- Aim of the exercise: The reply should hold every line of the data below, unchanged, and none of the pictures.

Recorded data
--------------------------------

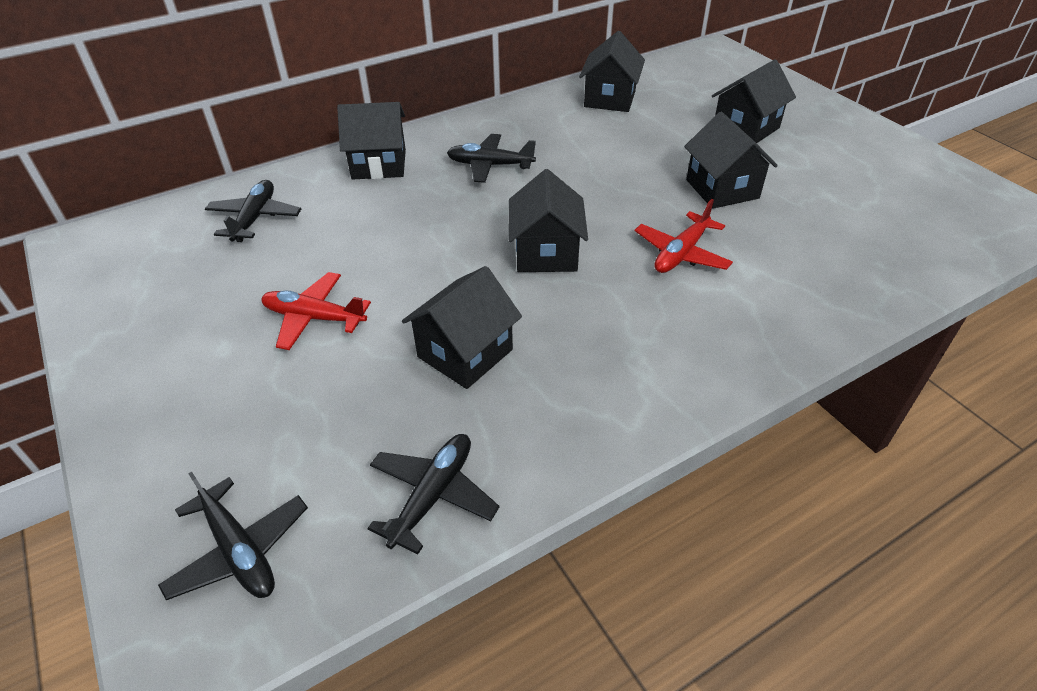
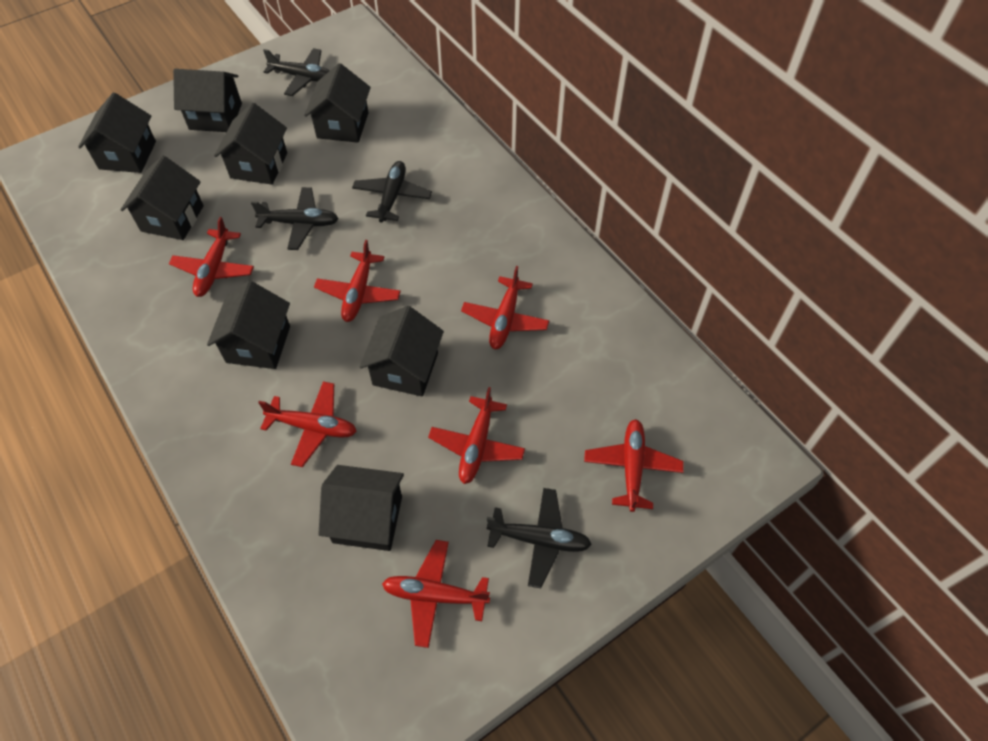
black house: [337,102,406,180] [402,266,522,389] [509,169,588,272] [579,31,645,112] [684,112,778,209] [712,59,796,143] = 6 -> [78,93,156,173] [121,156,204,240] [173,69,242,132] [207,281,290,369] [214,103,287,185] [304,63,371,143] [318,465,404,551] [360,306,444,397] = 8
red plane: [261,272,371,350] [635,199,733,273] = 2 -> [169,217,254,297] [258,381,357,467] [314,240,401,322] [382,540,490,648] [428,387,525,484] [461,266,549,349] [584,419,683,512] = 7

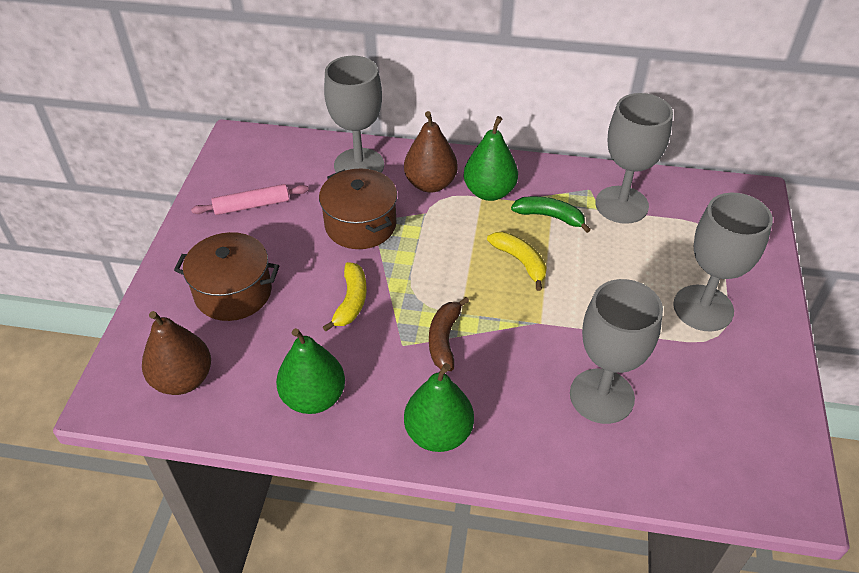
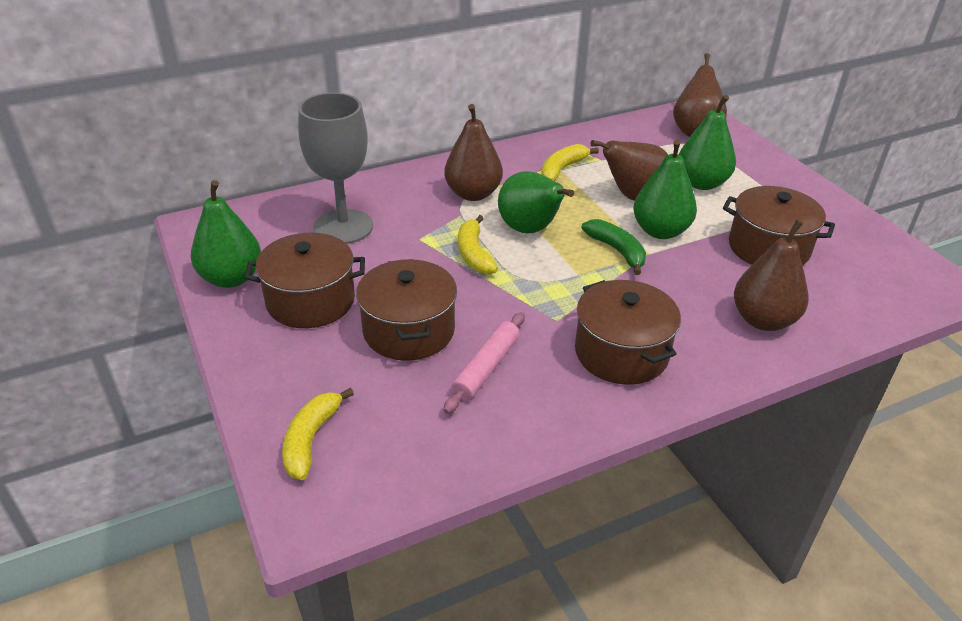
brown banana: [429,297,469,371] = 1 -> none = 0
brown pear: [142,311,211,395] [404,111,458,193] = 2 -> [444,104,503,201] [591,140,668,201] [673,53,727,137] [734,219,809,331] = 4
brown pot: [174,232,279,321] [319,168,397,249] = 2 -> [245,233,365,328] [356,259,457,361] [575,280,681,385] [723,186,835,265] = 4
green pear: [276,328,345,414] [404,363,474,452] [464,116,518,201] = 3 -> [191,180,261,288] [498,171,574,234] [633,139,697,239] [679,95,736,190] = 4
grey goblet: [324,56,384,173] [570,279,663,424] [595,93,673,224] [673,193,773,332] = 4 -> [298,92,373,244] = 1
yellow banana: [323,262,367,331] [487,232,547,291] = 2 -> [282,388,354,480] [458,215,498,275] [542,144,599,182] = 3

--------------------------------

- Result of this exercise:
black house: [337,102,406,180] [402,266,522,389] [509,169,588,272] [579,31,645,112] [684,112,778,209] [712,59,796,143] = 6 -> [78,93,156,173] [121,156,204,240] [173,69,242,132] [207,281,290,369] [214,103,287,185] [304,63,371,143] [318,465,404,551] [360,306,444,397] = 8
red plane: [261,272,371,350] [635,199,733,273] = 2 -> [169,217,254,297] [258,381,357,467] [314,240,401,322] [382,540,490,648] [428,387,525,484] [461,266,549,349] [584,419,683,512] = 7

brown banana: [429,297,469,371] = 1 -> none = 0
brown pear: [142,311,211,395] [404,111,458,193] = 2 -> [444,104,503,201] [591,140,668,201] [673,53,727,137] [734,219,809,331] = 4
brown pot: [174,232,279,321] [319,168,397,249] = 2 -> [245,233,365,328] [356,259,457,361] [575,280,681,385] [723,186,835,265] = 4
green pear: [276,328,345,414] [404,363,474,452] [464,116,518,201] = 3 -> [191,180,261,288] [498,171,574,234] [633,139,697,239] [679,95,736,190] = 4
grey goblet: [324,56,384,173] [570,279,663,424] [595,93,673,224] [673,193,773,332] = 4 -> [298,92,373,244] = 1
yellow banana: [323,262,367,331] [487,232,547,291] = 2 -> [282,388,354,480] [458,215,498,275] [542,144,599,182] = 3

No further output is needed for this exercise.